*Directions for this task:* Can you rewrite all of the data below with every "counterclockwise" changed to "anticlockwise" and everything else left the same?

[Collected data]
[BEGIN]

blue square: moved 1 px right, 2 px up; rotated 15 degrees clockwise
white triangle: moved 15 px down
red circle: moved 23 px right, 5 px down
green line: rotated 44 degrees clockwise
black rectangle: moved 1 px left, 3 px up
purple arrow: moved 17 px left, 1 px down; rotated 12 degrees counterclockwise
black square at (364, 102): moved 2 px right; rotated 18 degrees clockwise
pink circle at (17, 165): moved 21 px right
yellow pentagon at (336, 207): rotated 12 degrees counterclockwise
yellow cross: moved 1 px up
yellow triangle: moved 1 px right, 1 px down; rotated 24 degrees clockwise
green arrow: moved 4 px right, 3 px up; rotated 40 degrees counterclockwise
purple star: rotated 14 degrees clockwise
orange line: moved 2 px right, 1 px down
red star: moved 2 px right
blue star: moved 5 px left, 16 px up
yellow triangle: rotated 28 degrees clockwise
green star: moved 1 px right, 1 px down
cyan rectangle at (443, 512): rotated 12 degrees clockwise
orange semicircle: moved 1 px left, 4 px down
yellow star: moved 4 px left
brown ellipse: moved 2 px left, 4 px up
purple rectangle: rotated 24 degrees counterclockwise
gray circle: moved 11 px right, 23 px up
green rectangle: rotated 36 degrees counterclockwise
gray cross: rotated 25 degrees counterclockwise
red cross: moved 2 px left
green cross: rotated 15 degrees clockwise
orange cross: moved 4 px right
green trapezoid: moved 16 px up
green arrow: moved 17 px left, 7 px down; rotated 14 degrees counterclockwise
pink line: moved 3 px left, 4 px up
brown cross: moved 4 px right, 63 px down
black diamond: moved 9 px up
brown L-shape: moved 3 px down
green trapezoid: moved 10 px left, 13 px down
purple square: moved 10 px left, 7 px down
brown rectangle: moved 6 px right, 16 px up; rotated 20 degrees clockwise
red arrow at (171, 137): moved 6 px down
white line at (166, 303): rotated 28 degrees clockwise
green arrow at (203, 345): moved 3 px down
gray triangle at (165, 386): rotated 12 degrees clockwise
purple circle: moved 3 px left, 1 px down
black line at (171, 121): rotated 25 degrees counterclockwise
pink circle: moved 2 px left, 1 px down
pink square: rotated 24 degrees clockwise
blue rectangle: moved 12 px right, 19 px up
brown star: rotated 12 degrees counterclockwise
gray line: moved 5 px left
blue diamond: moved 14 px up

[END]

*Answer in full:*
blue square: moved 1 px right, 2 px up; rotated 15 degrees clockwise
white triangle: moved 15 px down
red circle: moved 23 px right, 5 px down
green line: rotated 44 degrees clockwise
black rectangle: moved 1 px left, 3 px up
purple arrow: moved 17 px left, 1 px down; rotated 12 degrees anticlockwise
black square at (364, 102): moved 2 px right; rotated 18 degrees clockwise
pink circle at (17, 165): moved 21 px right
yellow pentagon at (336, 207): rotated 12 degrees anticlockwise
yellow cross: moved 1 px up
yellow triangle: moved 1 px right, 1 px down; rotated 24 degrees clockwise
green arrow: moved 4 px right, 3 px up; rotated 40 degrees anticlockwise
purple star: rotated 14 degrees clockwise
orange line: moved 2 px right, 1 px down
red star: moved 2 px right
blue star: moved 5 px left, 16 px up
yellow triangle: rotated 28 degrees clockwise
green star: moved 1 px right, 1 px down
cyan rectangle at (443, 512): rotated 12 degrees clockwise
orange semicircle: moved 1 px left, 4 px down
yellow star: moved 4 px left
brown ellipse: moved 2 px left, 4 px up
purple rectangle: rotated 24 degrees anticlockwise
gray circle: moved 11 px right, 23 px up
green rectangle: rotated 36 degrees anticlockwise
gray cross: rotated 25 degrees anticlockwise
red cross: moved 2 px left
green cross: rotated 15 degrees clockwise
orange cross: moved 4 px right
green trapezoid: moved 16 px up
green arrow: moved 17 px left, 7 px down; rotated 14 degrees anticlockwise
pink line: moved 3 px left, 4 px up
brown cross: moved 4 px right, 63 px down
black diamond: moved 9 px up
brown L-shape: moved 3 px down
green trapezoid: moved 10 px left, 13 px down
purple square: moved 10 px left, 7 px down
brown rectangle: moved 6 px right, 16 px up; rotated 20 degrees clockwise
red arrow at (171, 137): moved 6 px down
white line at (166, 303): rotated 28 degrees clockwise
green arrow at (203, 345): moved 3 px down
gray triangle at (165, 386): rotated 12 degrees clockwise
purple circle: moved 3 px left, 1 px down
black line at (171, 121): rotated 25 degrees anticlockwise
pink circle: moved 2 px left, 1 px down
pink square: rotated 24 degrees clockwise
blue rectangle: moved 12 px right, 19 px up
brown star: rotated 12 degrees anticlockwise
gray line: moved 5 px left
blue diamond: moved 14 px up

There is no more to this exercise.